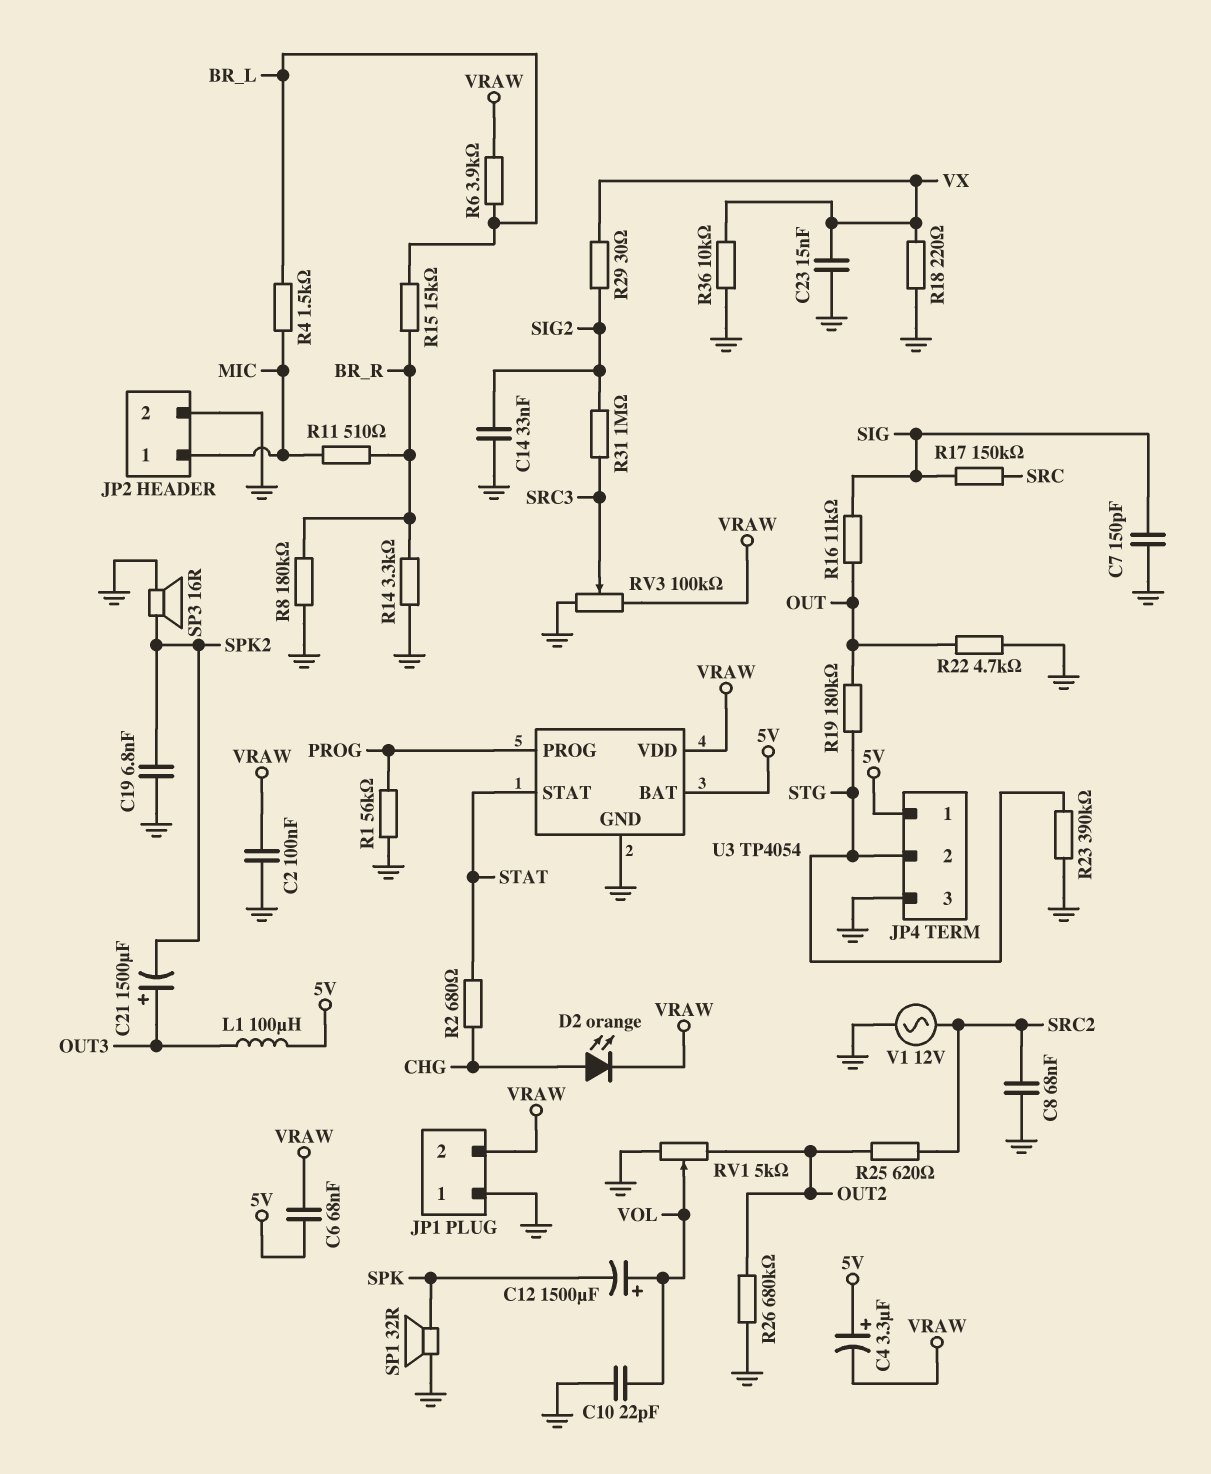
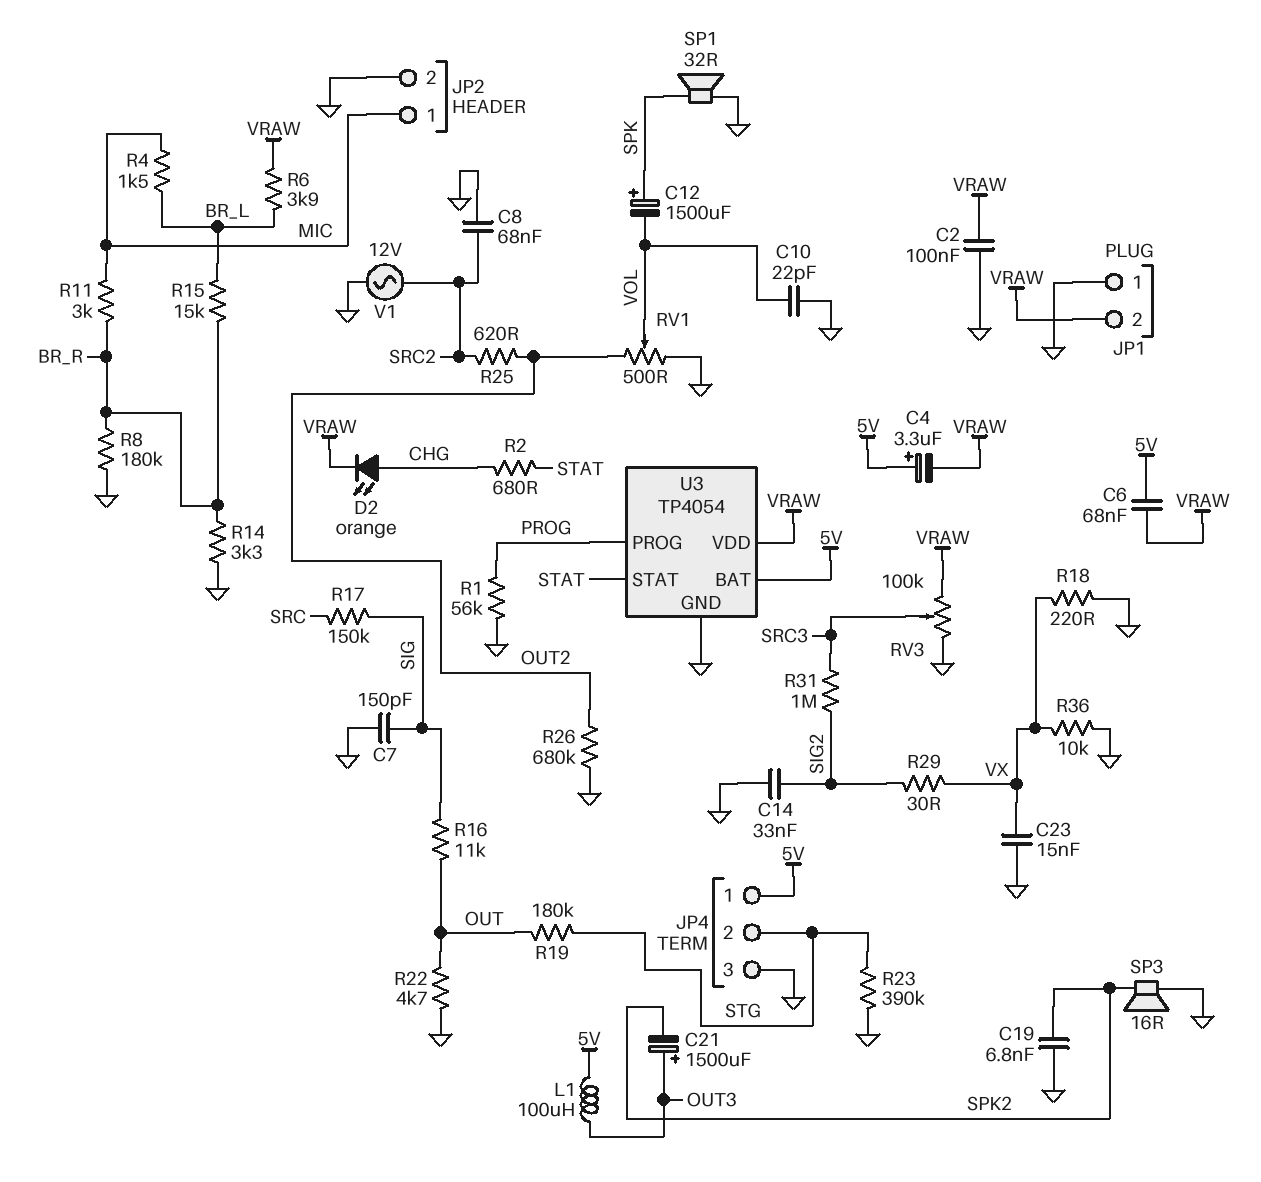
C12: 1500uF (plus VOL, minus SPK) -> 1500uF (plus SPK, minus VOL)
R11: 510 (BR_R, MIC) -> 3k (BR_R, MIC)
RV1: 5k (GND, OUT2, wiper VOL) -> 500 (GND, OUT2, wiper VOL)

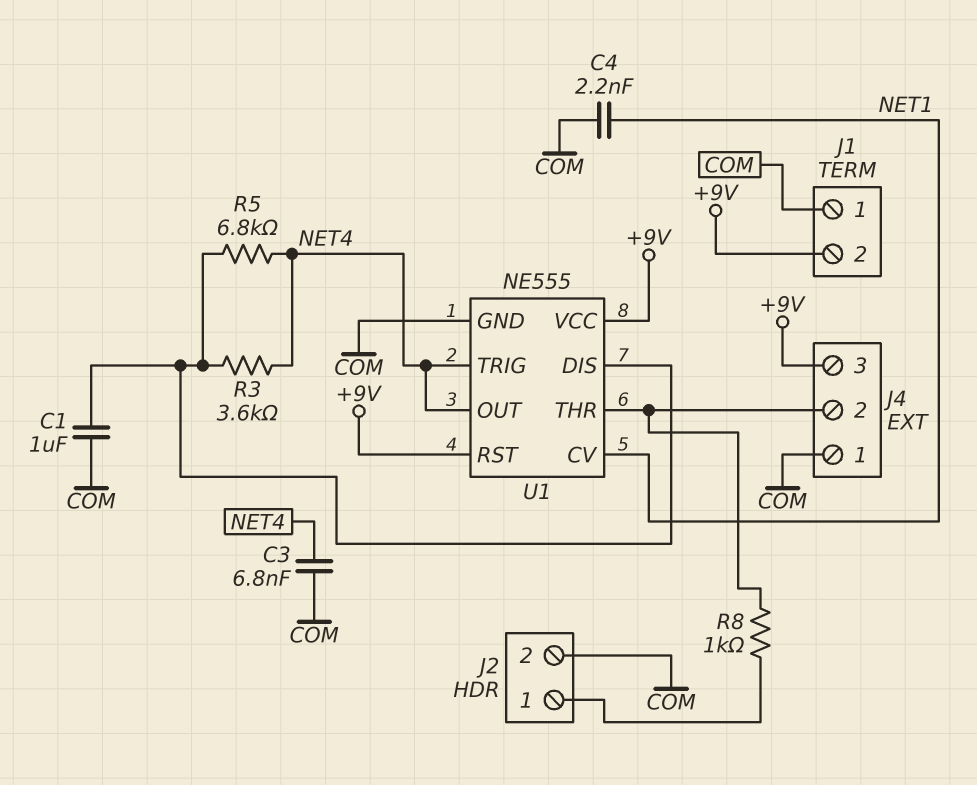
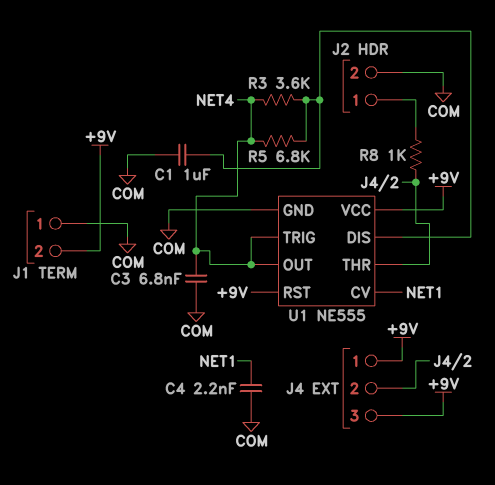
J4 pin 1: COM -> +9V

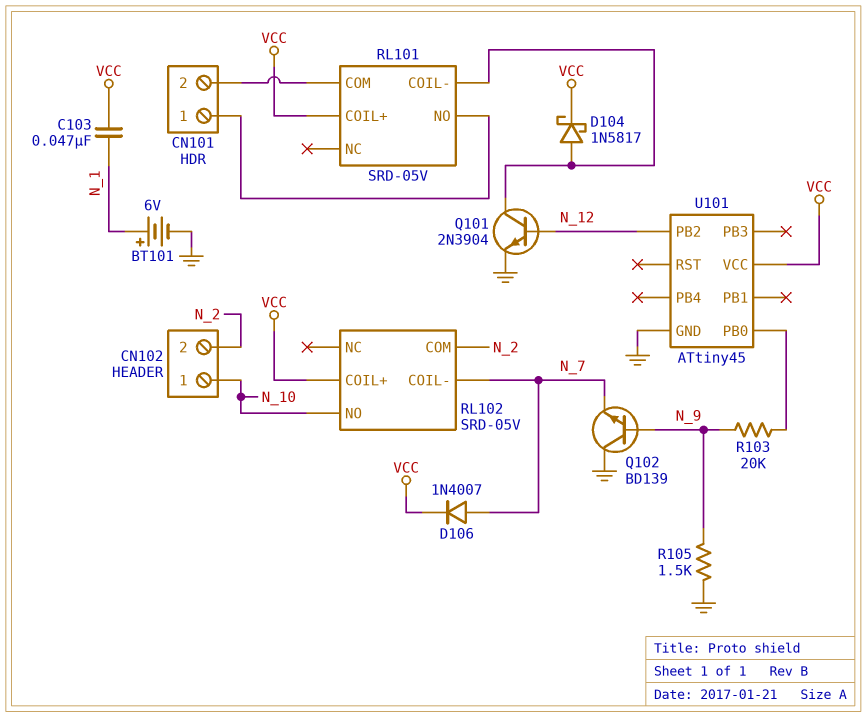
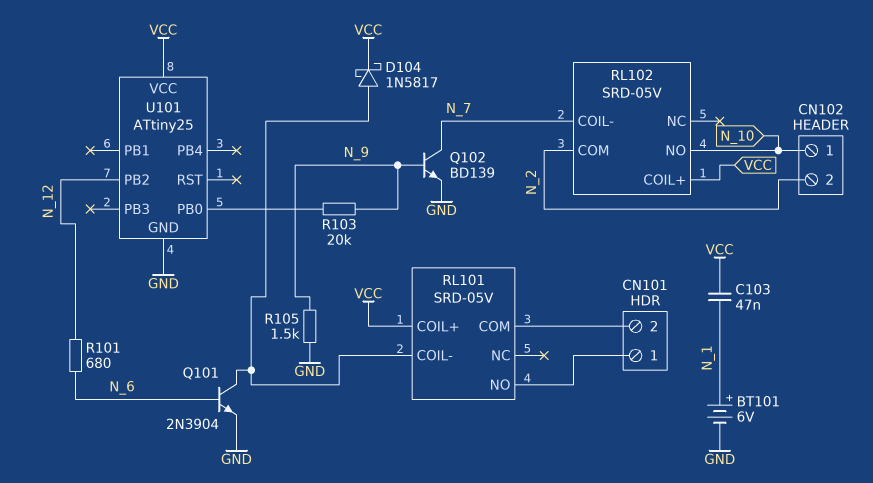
D106: diode 1N4007 (A N_7, K VCC) -> none
Q101: NPN 2N3904 (B N_12, C RL101/COIL-, E GND) -> NPN 2N3904 (B N_6, C RL101/COIL-, E GND)
Q102: NPN BD139 (B N_9, C GND, E N_7) -> NPN BD139 (B N_9, C N_7, E GND)
R101: none -> 680 (N_6, N_12)
U101: ATtiny45 -> ATtiny25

• **Required work**
Some lines above contain the word "none". Copy each of them.

• **Task output**
D106: diode 1N4007 (A N_7, K VCC) -> none
R101: none -> 680 (N_6, N_12)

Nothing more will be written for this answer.